**Exercise instructions**. In the lines below, look for "plus". Copy each line where it appears.

**Task input**.
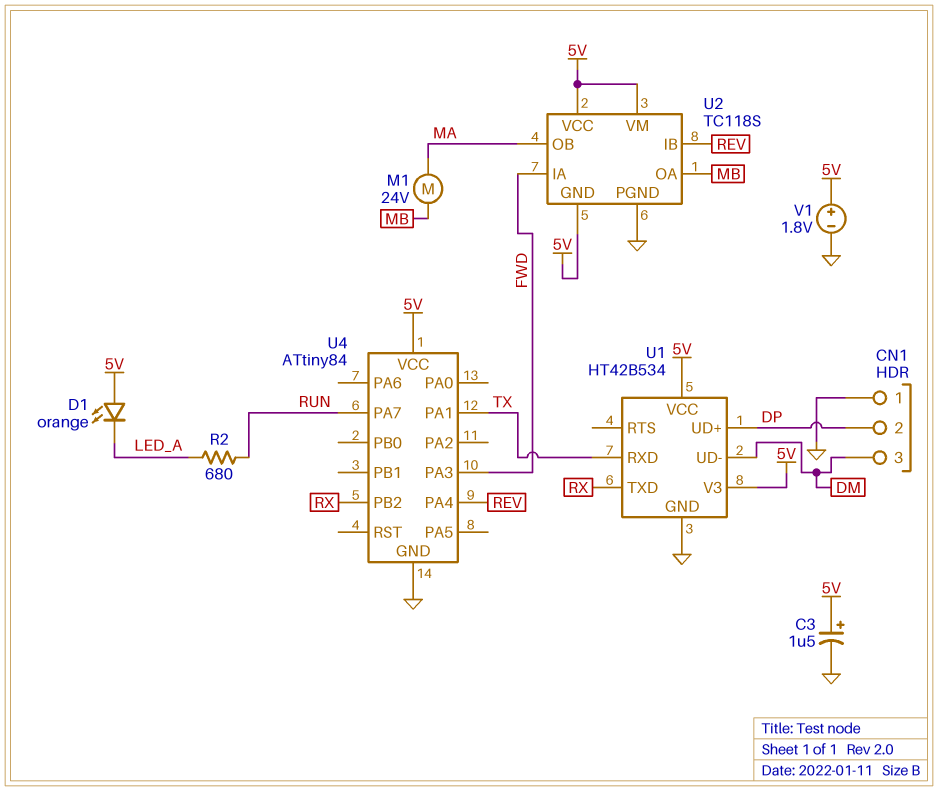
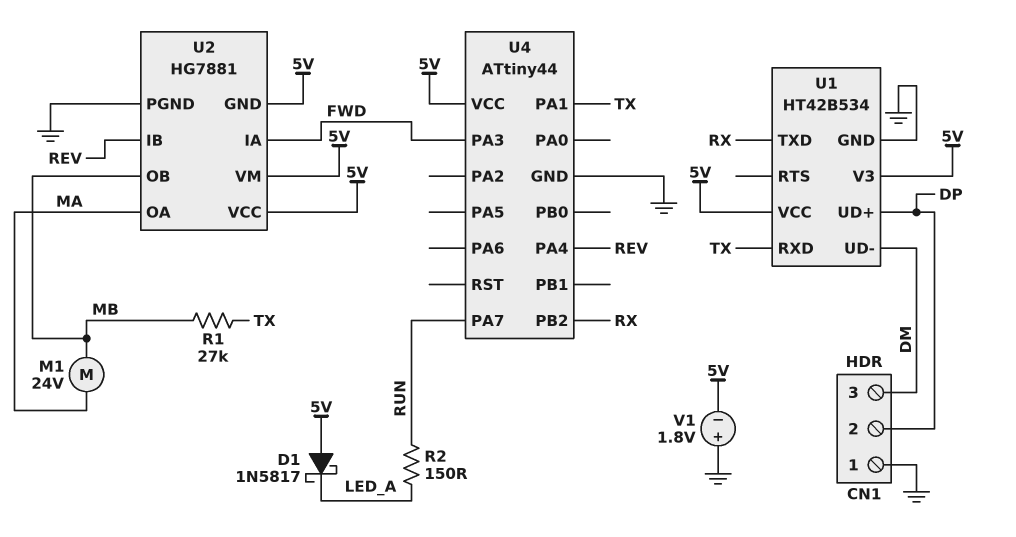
C3: 1.5uF (plus 5V, minus GND) -> none
D1: LED orange (A 5V, K LED_A) -> schottky 1N5817 (A 5V, K LED_A)
R1: none -> 27k (MB, TX)
R2: 680 (LED_A, RUN) -> 150 (LED_A, RUN)
U2: TC118S -> HG7881
U2 pin OA: MB -> MA
U2 pin OB: MA -> MB
U4: ATtiny84 -> ATtiny44
V1: 1.8V (plus 5V, minus GND) -> 1.8V (plus GND, minus 5V)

**Task output**.
C3: 1.5uF (plus 5V, minus GND) -> none
V1: 1.8V (plus 5V, minus GND) -> 1.8V (plus GND, minus 5V)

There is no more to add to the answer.